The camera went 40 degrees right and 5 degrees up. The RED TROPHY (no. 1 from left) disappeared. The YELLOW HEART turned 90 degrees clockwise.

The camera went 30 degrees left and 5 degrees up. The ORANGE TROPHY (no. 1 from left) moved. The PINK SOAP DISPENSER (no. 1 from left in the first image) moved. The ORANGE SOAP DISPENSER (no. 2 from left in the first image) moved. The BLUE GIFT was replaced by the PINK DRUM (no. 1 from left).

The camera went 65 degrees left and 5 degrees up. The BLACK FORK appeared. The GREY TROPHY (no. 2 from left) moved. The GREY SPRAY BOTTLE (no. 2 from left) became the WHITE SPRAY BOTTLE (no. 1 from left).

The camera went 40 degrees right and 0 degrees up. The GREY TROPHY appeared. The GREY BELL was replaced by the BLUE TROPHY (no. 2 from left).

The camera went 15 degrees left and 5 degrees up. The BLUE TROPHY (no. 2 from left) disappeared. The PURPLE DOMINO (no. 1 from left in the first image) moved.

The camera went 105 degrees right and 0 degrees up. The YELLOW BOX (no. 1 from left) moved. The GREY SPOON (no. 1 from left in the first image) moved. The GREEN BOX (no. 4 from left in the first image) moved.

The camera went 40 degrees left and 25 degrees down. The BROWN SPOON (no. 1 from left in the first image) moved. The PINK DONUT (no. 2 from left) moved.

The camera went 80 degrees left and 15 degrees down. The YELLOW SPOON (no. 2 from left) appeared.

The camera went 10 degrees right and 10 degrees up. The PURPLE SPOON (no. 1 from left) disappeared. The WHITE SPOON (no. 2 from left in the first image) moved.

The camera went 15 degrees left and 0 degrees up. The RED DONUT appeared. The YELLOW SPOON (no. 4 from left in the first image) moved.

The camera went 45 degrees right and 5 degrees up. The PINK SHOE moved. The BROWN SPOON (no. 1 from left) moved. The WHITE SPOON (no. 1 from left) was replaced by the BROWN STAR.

════════════════════

Prompt: Whenever a line of the data above includes the word "PURPLE", copy that line.

The completed task:
The camera went 15 degrees left and 5 degrees up. The BLUE TROPHY (no. 2 from left) disappeared. The PURPLE DOMINO (no. 1 from left in the first image) moved.
The camera went 10 degrees right and 10 degrees up. The PURPLE SPOON (no. 1 from left) disappeared. The WHITE SPOON (no. 2 from left in the first image) moved.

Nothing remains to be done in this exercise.